§ **Exercise description**: Please return every line of the data below that contains the string "kern".

(Excerpt from a dataset)
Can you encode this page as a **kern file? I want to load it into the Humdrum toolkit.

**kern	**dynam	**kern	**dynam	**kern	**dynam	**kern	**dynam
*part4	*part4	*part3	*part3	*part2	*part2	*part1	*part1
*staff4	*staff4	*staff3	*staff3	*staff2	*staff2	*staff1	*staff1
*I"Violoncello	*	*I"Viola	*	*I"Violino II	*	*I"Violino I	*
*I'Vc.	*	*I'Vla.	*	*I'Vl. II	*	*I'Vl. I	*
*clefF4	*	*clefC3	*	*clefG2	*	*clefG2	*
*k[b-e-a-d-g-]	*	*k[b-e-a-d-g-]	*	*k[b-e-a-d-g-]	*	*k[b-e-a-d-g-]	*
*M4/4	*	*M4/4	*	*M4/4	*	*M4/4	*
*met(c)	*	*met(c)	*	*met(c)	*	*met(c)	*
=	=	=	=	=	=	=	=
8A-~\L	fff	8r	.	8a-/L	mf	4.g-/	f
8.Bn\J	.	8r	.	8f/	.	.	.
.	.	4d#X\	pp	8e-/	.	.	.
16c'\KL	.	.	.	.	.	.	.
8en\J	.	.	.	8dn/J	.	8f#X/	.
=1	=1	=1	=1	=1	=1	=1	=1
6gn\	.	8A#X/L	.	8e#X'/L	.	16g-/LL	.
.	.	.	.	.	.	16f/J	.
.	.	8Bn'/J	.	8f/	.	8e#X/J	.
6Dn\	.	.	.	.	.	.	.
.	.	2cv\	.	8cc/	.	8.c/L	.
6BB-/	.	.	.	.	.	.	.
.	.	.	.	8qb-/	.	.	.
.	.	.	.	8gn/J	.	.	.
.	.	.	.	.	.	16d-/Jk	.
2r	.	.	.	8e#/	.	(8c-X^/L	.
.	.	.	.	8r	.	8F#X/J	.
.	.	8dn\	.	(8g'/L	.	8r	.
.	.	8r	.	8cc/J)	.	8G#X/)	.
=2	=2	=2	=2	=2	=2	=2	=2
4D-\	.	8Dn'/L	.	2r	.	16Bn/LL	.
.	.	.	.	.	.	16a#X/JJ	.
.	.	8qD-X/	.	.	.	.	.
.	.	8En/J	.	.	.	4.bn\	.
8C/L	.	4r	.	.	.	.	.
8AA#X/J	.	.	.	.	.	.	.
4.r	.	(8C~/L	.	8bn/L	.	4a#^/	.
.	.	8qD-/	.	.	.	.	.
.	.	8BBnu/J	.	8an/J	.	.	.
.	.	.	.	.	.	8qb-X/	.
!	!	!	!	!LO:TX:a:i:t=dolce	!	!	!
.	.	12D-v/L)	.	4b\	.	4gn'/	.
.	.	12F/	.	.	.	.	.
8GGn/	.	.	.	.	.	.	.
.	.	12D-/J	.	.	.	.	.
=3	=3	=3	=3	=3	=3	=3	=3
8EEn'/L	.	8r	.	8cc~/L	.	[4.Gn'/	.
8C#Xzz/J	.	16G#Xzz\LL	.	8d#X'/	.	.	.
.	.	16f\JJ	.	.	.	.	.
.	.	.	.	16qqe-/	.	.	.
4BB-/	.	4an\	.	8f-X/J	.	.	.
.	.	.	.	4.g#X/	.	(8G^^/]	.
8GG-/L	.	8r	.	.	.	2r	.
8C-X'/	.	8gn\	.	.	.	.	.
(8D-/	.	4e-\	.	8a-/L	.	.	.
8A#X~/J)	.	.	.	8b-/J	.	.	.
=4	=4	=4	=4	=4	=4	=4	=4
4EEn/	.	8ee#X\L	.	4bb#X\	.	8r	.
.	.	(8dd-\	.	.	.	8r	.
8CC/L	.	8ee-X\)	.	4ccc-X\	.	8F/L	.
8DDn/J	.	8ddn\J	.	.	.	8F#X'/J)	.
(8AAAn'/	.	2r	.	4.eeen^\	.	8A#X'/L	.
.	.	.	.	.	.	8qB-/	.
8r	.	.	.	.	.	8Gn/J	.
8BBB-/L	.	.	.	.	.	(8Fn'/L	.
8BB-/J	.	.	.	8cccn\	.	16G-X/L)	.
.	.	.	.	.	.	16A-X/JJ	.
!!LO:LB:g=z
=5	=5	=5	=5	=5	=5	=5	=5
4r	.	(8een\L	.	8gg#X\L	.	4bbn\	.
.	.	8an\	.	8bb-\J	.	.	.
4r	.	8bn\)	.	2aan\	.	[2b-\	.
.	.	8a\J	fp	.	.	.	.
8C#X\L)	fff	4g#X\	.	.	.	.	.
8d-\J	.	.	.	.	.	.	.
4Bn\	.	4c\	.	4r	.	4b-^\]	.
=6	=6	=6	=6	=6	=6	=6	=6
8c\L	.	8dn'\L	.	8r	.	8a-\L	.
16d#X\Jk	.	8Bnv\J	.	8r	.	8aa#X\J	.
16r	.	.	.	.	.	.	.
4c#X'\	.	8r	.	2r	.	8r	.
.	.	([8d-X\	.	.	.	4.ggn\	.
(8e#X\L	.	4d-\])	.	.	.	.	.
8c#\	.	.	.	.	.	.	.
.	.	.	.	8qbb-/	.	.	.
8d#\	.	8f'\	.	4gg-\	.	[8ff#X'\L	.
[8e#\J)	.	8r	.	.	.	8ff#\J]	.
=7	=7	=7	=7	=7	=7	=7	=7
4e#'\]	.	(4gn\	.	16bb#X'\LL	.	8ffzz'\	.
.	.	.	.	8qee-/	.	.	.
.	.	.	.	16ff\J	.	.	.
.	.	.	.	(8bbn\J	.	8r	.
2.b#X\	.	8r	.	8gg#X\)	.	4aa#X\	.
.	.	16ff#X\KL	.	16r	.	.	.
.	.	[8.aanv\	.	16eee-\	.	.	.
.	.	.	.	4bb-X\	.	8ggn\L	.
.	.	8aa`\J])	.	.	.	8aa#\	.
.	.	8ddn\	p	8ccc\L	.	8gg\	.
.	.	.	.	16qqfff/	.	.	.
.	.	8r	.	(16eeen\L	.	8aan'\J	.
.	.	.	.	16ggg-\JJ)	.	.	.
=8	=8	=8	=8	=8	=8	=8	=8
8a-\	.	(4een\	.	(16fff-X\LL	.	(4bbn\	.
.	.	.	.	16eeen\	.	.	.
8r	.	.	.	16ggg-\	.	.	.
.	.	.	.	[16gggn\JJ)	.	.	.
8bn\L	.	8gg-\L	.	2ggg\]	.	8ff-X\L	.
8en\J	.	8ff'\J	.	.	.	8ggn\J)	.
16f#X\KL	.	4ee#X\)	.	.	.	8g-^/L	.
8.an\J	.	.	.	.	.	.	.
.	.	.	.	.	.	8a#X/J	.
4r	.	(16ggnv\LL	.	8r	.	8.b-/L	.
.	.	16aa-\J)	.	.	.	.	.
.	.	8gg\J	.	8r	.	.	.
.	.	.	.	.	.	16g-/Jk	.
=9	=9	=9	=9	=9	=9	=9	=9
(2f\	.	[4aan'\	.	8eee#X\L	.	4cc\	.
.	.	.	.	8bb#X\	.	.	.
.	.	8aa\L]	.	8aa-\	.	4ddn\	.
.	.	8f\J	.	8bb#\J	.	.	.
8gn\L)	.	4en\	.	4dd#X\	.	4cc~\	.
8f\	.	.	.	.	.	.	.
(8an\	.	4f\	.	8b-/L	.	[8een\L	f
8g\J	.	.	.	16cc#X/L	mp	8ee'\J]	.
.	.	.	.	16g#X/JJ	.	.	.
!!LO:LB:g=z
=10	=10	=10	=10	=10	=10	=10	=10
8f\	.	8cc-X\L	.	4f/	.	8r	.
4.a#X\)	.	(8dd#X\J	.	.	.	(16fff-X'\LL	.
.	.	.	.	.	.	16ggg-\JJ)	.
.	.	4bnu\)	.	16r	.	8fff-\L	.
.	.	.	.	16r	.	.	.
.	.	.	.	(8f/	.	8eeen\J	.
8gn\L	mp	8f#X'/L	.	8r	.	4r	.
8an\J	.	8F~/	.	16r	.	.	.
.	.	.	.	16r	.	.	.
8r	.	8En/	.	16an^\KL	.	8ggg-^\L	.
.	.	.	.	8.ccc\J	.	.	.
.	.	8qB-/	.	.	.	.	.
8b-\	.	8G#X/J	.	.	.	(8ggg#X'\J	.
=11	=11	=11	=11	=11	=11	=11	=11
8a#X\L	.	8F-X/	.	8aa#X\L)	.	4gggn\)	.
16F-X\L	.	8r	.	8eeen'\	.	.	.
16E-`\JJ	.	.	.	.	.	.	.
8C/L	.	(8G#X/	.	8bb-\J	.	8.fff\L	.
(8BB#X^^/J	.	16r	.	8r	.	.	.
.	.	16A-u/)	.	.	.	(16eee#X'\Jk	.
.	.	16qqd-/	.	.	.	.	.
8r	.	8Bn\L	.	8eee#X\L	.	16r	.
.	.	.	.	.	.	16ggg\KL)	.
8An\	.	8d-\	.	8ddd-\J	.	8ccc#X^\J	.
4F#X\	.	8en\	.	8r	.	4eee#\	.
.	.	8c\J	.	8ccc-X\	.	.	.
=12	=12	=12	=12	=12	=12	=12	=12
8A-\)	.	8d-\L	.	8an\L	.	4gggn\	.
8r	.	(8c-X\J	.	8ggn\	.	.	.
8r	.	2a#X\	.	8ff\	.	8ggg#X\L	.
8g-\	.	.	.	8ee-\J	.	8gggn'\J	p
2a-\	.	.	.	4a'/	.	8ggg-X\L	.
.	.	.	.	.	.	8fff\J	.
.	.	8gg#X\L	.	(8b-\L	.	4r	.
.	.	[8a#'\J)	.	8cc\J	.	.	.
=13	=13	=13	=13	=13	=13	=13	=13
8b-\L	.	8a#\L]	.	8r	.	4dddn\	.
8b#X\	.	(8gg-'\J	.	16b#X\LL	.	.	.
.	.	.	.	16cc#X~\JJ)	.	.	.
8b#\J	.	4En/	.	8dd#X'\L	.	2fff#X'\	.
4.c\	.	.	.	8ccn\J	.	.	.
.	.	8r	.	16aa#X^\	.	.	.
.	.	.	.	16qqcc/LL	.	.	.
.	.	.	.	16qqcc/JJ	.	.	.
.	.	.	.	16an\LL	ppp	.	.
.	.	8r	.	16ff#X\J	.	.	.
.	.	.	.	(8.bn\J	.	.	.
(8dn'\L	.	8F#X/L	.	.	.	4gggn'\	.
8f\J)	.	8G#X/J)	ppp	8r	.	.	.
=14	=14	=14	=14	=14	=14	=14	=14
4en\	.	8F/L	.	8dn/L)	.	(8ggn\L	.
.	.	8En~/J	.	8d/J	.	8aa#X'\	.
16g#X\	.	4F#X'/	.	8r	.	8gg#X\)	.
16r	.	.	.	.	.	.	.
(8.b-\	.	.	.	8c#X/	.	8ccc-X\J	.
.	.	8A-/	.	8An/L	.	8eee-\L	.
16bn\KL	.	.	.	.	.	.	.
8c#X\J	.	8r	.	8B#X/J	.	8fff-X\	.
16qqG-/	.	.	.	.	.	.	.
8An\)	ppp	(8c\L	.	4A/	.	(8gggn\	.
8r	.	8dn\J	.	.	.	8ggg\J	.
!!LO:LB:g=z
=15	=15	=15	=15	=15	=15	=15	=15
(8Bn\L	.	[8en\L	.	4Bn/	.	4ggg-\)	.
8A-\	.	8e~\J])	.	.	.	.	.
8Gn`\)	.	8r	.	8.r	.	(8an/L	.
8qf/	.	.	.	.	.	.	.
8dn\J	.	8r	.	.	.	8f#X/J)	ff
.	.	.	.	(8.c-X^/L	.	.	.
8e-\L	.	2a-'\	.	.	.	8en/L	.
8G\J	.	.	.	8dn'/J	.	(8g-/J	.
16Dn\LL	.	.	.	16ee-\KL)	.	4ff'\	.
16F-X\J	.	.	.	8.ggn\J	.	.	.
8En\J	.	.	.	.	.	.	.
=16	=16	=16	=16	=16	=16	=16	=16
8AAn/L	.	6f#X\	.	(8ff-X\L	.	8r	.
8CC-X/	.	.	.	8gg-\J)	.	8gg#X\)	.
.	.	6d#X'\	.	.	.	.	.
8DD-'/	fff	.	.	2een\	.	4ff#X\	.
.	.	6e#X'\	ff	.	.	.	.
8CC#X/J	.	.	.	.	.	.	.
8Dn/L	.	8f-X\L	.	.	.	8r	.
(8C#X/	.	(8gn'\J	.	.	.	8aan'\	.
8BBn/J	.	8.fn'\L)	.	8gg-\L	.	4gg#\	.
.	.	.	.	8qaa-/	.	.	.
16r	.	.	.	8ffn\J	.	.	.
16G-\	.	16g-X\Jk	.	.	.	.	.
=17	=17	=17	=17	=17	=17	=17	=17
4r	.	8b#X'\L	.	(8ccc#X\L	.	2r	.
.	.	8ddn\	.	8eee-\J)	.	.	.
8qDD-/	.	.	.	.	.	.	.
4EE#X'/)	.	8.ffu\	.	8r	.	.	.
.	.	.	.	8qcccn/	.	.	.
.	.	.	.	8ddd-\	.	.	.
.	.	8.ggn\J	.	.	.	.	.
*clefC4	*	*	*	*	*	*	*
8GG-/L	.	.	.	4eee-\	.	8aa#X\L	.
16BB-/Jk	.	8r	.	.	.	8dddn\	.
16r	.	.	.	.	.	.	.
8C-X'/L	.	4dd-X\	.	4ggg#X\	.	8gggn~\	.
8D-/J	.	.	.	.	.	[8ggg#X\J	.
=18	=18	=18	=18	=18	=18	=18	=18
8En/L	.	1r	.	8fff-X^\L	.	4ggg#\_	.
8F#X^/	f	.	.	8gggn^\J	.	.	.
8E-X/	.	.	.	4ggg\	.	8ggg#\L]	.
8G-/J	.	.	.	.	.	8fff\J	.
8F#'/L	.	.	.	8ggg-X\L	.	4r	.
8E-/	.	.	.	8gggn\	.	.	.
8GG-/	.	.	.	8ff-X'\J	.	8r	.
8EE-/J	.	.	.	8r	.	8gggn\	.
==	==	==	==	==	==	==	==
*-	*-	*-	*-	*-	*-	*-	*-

§ **Expected output**:
Can you encode this page as a **kern file? I want to load it into the Humdrum toolkit.
**kern	**dynam	**kern	**dynam	**kern	**dynam	**kern	**dynam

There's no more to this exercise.